*WHAT THE TASK REQUIRES*:
For every entry below, give an exact repeat and leave out the pictures.

*RECORDS*:
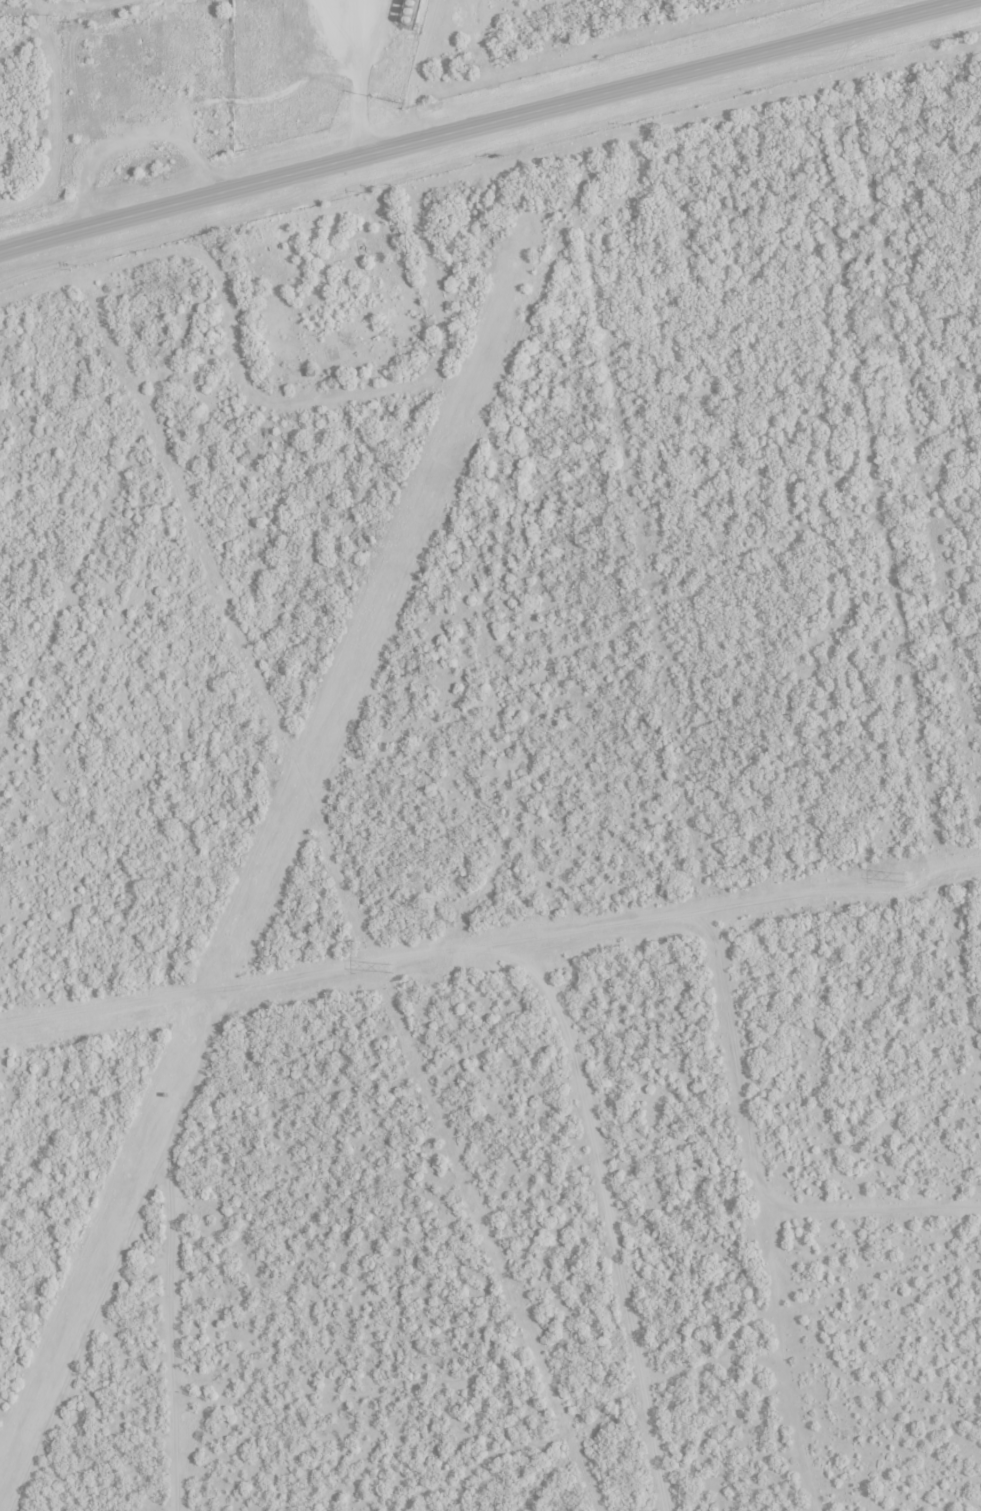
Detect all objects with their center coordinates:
road: (479, 124)
power tower: (906, 878)
power tower: (390, 968)
road: (536, 976)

*EXPECTED OUTPUT*:
Detect all objects with their center coordinates:
road: (479, 124)
power tower: (906, 878)
power tower: (390, 968)
road: (536, 976)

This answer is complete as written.